Work order
Starting with the line that contains "camera: 115 degrees right, 0 degrees up", write out each line through the end of the listing, unchanged. Output nothing else.

Data for processing
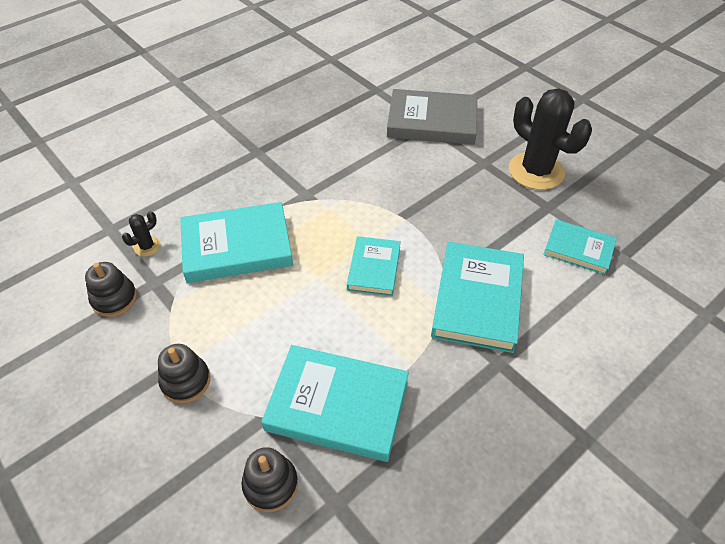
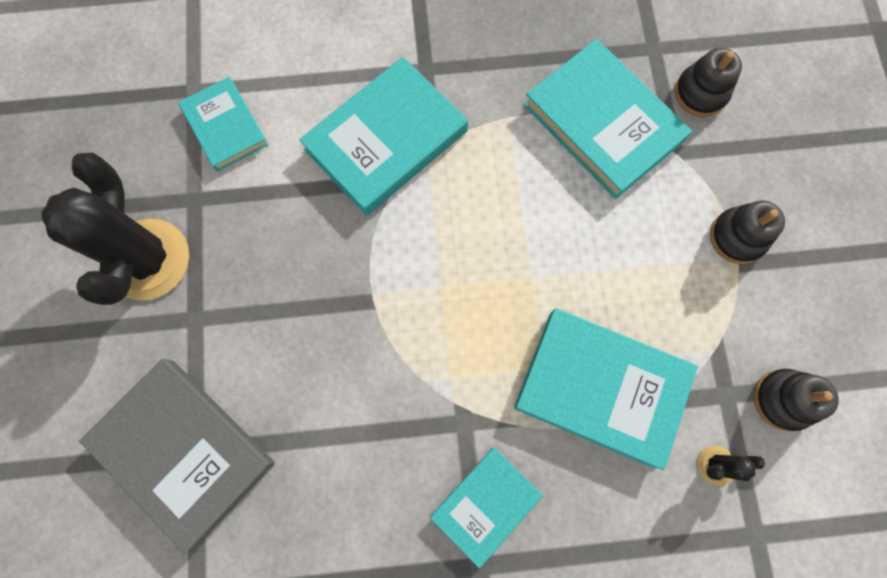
camera: 145 degrees left, 25 degrees up
(374, 268) = (462, 248): turquoise book -> turquoise book (486, 505)

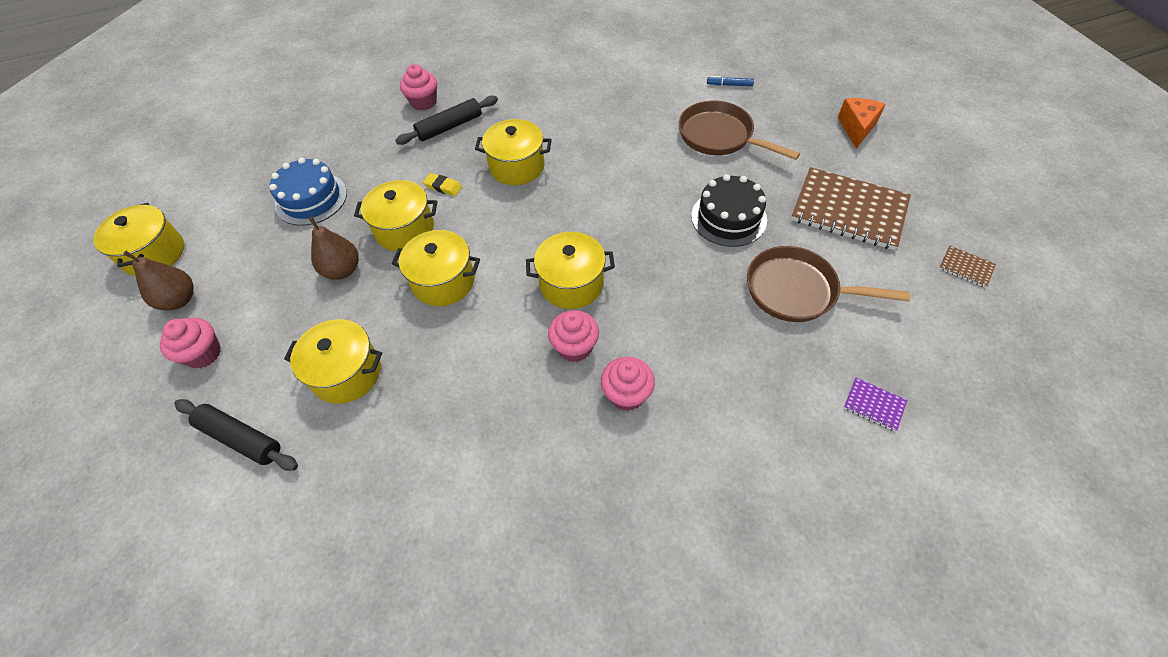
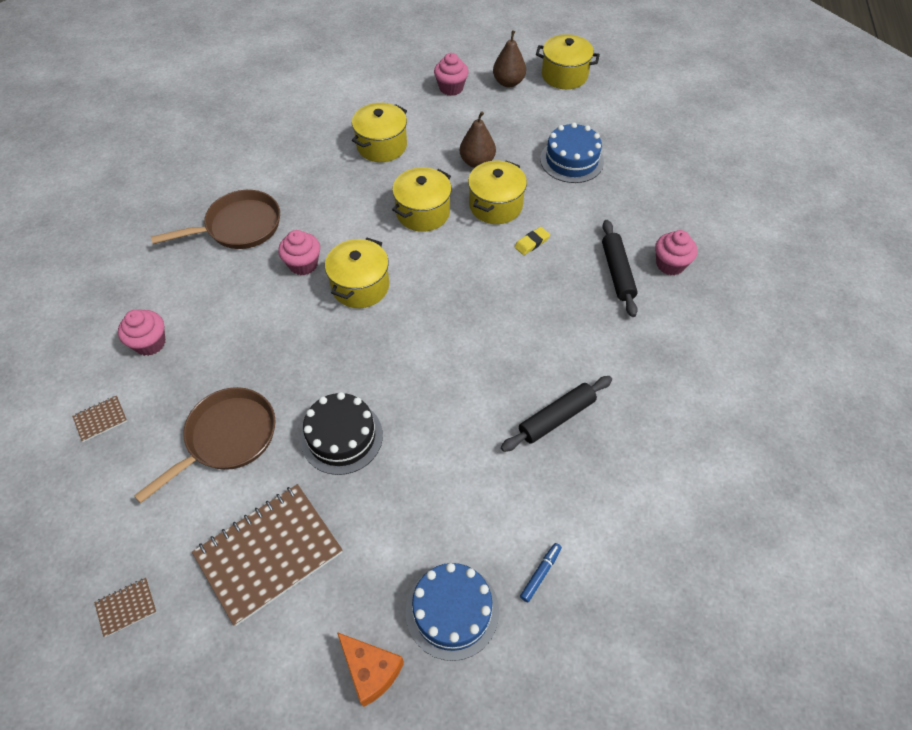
camera: 115 degrees right, 0 degrees up
(240, 438) = (372, 95): black rolling pin -> black rolling pin (556, 417)
(517, 166) = (524, 302): yellow pot -> none
(626, 394) = (243, 276): pink cupcake -> pink cupcake (150, 343)
(719, 136) = (456, 501): brown pan -> brown pan (239, 227)
(788, 110) = (452, 611): none -> blue cake
(874, 405) = (100, 419): purple notebook -> brown notebook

Your response
camera: 115 degrees right, 0 degrees up
(240, 438) = (372, 95): black rolling pin -> black rolling pin (556, 417)
(517, 166) = (524, 302): yellow pot -> none
(626, 394) = (243, 276): pink cupcake -> pink cupcake (150, 343)
(719, 136) = (456, 501): brown pan -> brown pan (239, 227)
(788, 110) = (452, 611): none -> blue cake
(874, 405) = (100, 419): purple notebook -> brown notebook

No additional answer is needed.